Needed from the data below: all lines that contain the word "minus".

Segment Open

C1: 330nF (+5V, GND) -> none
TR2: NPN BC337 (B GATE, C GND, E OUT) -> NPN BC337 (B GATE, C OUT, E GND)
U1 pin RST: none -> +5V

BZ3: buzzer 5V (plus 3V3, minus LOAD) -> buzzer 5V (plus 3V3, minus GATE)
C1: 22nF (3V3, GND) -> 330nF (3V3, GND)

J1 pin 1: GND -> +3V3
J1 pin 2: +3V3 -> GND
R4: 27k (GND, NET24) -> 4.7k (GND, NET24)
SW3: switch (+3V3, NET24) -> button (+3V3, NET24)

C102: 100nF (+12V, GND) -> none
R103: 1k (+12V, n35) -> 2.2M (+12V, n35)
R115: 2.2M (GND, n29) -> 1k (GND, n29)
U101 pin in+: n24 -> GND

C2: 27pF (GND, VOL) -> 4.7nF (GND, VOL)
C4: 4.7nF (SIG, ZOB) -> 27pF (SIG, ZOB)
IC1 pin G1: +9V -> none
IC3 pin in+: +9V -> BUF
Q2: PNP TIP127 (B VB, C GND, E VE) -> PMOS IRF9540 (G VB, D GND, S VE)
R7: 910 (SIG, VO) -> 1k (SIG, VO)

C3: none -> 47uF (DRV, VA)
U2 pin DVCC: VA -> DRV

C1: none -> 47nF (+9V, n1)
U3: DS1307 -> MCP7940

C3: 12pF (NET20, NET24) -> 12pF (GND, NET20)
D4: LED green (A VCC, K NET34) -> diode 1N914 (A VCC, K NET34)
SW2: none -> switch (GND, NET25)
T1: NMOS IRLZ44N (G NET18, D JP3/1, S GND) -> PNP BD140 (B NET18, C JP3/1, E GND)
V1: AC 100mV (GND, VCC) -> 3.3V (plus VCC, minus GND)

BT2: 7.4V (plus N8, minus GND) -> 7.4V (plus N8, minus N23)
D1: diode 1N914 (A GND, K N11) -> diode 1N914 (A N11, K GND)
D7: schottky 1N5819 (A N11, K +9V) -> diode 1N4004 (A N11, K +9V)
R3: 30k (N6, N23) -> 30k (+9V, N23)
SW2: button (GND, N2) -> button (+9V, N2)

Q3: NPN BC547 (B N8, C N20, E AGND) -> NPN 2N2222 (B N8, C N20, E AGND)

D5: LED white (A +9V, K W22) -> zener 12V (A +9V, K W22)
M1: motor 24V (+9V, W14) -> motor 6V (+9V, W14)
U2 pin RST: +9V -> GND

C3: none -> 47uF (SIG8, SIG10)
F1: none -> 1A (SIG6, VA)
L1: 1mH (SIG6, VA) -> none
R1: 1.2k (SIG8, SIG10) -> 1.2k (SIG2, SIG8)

Segment Closed

[Exercise answer]
BZ3: buzzer 5V (plus 3V3, minus LOAD) -> buzzer 5V (plus 3V3, minus GATE)
V1: AC 100mV (GND, VCC) -> 3.3V (plus VCC, minus GND)
BT2: 7.4V (plus N8, minus GND) -> 7.4V (plus N8, minus N23)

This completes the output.